## [EXERCISE GOAL]
Take the lines below from the first through the one that contains "none -> white brick J10:J11 level 2" and copy them exactly.

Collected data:
[Start of section]

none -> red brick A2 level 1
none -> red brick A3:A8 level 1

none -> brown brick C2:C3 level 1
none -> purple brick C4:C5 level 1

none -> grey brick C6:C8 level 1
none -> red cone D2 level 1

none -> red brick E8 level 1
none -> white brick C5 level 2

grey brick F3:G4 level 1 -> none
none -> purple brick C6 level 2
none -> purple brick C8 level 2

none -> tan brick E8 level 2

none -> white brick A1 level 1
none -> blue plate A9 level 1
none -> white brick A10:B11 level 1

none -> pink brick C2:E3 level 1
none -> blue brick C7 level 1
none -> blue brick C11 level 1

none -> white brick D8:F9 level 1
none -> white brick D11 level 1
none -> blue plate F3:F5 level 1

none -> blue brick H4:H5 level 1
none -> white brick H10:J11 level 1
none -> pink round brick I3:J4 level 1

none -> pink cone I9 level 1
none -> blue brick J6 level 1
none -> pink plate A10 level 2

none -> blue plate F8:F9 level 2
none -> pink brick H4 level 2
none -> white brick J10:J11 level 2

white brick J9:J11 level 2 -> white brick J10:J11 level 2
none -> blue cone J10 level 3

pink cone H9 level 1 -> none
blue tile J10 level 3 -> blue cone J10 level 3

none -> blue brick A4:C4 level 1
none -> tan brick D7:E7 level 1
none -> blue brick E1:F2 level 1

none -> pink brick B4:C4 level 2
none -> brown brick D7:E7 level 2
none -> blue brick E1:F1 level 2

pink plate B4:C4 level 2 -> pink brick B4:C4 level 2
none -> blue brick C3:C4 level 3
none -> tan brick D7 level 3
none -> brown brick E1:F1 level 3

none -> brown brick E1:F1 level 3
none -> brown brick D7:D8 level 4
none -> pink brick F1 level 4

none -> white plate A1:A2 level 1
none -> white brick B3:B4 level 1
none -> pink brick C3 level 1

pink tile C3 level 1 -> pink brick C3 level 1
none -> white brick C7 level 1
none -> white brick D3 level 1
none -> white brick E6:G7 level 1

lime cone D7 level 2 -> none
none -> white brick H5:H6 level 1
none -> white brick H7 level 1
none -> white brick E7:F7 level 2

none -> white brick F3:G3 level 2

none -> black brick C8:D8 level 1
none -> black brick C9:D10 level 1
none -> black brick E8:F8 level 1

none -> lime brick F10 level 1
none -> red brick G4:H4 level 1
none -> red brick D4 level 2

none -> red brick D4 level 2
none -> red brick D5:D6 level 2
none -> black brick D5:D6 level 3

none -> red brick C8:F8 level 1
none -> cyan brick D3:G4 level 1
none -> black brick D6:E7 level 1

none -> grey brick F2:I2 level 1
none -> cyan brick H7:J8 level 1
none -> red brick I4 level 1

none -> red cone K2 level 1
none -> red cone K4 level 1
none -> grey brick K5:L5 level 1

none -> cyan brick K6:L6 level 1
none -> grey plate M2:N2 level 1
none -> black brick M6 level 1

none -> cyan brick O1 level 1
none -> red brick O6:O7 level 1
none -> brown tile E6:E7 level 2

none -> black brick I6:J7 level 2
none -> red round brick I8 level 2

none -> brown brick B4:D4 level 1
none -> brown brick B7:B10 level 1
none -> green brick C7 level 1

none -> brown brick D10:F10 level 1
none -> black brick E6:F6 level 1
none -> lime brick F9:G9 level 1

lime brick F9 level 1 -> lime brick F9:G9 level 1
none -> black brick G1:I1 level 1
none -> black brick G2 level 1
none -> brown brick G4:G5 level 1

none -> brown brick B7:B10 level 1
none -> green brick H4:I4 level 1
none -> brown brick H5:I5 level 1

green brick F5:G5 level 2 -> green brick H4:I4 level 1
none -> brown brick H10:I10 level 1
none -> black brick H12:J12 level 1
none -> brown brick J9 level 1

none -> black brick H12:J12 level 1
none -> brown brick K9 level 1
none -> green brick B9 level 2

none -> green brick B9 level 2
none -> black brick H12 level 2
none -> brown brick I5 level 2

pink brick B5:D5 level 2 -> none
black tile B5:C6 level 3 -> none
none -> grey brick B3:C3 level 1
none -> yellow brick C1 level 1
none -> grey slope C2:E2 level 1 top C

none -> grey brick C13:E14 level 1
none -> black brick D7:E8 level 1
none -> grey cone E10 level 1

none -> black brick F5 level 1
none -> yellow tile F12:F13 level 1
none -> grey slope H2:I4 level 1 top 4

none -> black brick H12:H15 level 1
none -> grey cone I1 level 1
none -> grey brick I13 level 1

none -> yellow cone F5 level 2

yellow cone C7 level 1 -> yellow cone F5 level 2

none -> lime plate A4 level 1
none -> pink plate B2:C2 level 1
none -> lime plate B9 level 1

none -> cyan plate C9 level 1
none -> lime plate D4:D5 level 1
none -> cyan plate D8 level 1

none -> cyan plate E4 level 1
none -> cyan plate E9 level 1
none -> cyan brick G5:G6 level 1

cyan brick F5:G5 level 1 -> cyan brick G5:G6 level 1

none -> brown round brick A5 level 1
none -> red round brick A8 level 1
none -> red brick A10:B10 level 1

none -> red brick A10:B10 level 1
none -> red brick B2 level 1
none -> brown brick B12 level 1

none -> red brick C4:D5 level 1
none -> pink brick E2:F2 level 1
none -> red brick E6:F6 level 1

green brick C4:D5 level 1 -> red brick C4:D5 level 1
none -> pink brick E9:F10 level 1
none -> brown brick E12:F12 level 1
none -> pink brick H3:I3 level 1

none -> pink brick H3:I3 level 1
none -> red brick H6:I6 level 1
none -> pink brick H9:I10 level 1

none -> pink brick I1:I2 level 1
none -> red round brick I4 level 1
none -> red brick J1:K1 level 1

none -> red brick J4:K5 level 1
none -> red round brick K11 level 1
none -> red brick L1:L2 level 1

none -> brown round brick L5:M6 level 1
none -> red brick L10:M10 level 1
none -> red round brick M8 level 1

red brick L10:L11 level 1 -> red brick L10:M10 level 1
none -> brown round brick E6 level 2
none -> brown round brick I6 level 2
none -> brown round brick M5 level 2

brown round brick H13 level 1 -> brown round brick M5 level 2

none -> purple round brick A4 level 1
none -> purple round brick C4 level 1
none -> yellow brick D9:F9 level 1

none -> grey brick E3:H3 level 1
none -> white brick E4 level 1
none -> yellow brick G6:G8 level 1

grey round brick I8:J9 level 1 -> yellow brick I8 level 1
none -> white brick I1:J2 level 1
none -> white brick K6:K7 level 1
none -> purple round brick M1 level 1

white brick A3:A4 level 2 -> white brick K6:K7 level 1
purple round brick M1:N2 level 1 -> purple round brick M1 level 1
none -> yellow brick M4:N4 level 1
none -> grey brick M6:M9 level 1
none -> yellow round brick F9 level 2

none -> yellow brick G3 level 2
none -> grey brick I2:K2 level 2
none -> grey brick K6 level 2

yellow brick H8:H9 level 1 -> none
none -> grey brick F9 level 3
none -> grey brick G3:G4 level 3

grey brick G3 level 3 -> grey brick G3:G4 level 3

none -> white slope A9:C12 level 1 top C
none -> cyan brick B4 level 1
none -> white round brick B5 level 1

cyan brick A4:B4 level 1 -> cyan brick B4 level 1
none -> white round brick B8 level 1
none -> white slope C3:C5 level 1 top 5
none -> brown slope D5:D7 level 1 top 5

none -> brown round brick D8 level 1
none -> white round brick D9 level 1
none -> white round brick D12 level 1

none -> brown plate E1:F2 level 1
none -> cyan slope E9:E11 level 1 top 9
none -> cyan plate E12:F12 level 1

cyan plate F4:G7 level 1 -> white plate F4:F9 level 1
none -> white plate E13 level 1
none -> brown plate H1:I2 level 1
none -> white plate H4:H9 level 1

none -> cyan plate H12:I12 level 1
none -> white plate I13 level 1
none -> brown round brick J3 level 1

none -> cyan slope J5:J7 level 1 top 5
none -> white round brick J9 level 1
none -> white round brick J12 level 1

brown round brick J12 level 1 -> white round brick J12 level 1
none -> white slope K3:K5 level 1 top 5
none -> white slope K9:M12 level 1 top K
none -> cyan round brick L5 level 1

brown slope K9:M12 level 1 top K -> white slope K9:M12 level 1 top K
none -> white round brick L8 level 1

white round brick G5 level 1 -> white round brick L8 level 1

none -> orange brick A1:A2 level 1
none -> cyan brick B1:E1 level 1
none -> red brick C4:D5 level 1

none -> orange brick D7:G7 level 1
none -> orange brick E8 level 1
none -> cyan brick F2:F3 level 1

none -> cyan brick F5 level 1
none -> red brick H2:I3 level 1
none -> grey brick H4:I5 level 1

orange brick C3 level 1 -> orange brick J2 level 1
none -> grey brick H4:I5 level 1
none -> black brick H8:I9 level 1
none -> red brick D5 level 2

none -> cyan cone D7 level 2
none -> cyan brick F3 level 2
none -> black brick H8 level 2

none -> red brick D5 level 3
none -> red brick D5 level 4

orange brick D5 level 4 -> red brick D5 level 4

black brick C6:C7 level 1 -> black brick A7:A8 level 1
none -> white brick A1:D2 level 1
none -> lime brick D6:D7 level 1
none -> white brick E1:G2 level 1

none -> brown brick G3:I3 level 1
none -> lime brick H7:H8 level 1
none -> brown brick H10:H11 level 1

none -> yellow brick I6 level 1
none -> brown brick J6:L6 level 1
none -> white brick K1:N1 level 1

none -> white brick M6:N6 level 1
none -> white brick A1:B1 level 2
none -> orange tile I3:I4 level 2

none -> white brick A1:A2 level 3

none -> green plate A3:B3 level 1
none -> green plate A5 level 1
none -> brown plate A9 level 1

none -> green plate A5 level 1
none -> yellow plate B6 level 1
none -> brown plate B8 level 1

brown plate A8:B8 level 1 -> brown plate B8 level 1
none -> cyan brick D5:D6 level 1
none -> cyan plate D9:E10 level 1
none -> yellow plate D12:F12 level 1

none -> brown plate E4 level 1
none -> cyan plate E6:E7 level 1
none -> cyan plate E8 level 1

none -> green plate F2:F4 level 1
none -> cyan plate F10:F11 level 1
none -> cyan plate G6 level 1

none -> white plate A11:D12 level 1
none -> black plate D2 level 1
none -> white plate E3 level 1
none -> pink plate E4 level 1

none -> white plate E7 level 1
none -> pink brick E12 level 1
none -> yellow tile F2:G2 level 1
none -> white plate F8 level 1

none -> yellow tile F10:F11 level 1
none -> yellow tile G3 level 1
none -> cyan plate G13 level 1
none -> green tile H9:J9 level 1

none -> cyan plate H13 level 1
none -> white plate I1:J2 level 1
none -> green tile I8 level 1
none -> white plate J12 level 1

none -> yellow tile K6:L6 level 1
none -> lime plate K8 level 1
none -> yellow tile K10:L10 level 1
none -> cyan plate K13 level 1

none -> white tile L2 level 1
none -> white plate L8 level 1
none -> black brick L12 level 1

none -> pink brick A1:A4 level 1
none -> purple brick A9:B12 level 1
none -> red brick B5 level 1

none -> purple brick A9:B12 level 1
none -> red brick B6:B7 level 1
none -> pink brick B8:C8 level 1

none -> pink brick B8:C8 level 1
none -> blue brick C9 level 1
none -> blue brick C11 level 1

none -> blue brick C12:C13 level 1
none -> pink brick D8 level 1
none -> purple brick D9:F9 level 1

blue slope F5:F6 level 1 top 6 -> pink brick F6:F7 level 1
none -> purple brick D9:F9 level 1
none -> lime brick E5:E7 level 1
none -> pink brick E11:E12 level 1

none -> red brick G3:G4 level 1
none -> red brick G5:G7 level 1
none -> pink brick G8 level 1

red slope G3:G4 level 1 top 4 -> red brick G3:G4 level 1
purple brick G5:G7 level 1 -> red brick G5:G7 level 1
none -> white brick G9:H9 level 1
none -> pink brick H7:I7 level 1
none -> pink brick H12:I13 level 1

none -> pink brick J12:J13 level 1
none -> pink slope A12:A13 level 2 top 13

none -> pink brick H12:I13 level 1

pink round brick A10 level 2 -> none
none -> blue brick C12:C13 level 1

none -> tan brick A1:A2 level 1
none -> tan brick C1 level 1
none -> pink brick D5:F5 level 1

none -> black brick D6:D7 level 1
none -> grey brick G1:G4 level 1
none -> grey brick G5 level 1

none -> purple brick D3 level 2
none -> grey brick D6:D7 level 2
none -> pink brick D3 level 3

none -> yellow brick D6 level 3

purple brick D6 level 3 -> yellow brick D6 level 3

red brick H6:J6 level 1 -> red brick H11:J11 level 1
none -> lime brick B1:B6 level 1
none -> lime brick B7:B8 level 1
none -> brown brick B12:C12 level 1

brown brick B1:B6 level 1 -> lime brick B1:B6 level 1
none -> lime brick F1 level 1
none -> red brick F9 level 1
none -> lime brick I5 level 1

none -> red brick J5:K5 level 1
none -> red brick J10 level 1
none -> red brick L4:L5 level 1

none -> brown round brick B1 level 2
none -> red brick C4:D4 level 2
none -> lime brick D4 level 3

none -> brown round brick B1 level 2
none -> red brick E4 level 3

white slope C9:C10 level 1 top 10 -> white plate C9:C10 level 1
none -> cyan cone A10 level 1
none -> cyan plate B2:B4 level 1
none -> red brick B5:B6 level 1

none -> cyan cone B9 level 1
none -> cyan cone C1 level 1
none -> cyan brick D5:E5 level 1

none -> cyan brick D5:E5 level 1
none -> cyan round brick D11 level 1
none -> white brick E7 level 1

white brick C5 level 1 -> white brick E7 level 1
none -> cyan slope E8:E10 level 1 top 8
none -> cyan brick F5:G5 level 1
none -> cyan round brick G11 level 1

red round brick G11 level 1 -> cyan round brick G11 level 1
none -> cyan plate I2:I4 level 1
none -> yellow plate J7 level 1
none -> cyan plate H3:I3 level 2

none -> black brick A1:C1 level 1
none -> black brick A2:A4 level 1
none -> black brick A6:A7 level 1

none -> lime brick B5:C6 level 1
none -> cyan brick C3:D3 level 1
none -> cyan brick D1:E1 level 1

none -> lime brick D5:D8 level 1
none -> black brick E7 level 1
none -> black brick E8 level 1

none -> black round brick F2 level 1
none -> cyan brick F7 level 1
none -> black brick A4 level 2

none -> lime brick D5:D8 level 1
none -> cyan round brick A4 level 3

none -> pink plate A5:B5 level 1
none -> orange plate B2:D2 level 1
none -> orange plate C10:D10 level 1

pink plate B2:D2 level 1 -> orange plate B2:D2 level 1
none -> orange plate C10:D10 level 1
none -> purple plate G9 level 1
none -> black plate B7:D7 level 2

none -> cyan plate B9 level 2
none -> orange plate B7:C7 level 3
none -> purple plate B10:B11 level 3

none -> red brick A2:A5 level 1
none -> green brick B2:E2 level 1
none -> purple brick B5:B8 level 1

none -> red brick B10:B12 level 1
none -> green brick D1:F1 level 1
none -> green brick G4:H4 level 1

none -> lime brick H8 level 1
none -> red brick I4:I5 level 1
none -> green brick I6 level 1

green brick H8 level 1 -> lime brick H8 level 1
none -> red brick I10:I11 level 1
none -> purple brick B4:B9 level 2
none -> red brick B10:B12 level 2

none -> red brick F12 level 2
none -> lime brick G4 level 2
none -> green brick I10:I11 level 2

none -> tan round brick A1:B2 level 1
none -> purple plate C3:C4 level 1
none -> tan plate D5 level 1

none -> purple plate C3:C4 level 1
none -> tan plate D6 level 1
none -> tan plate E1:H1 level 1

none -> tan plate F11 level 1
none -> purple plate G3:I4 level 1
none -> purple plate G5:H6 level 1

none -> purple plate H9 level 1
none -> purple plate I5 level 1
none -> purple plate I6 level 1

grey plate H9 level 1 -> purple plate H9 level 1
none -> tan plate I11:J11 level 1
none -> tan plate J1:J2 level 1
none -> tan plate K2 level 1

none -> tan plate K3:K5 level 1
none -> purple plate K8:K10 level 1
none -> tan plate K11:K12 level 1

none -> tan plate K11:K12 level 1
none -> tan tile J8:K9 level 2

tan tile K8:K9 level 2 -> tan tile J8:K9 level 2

[End of section]

## [YOUR RESPONSE]
none -> red brick A2 level 1
none -> red brick A3:A8 level 1

none -> brown brick C2:C3 level 1
none -> purple brick C4:C5 level 1

none -> grey brick C6:C8 level 1
none -> red cone D2 level 1

none -> red brick E8 level 1
none -> white brick C5 level 2

grey brick F3:G4 level 1 -> none
none -> purple brick C6 level 2
none -> purple brick C8 level 2

none -> tan brick E8 level 2

none -> white brick A1 level 1
none -> blue plate A9 level 1
none -> white brick A10:B11 level 1

none -> pink brick C2:E3 level 1
none -> blue brick C7 level 1
none -> blue brick C11 level 1

none -> white brick D8:F9 level 1
none -> white brick D11 level 1
none -> blue plate F3:F5 level 1

none -> blue brick H4:H5 level 1
none -> white brick H10:J11 level 1
none -> pink round brick I3:J4 level 1

none -> pink cone I9 level 1
none -> blue brick J6 level 1
none -> pink plate A10 level 2

none -> blue plate F8:F9 level 2
none -> pink brick H4 level 2
none -> white brick J10:J11 level 2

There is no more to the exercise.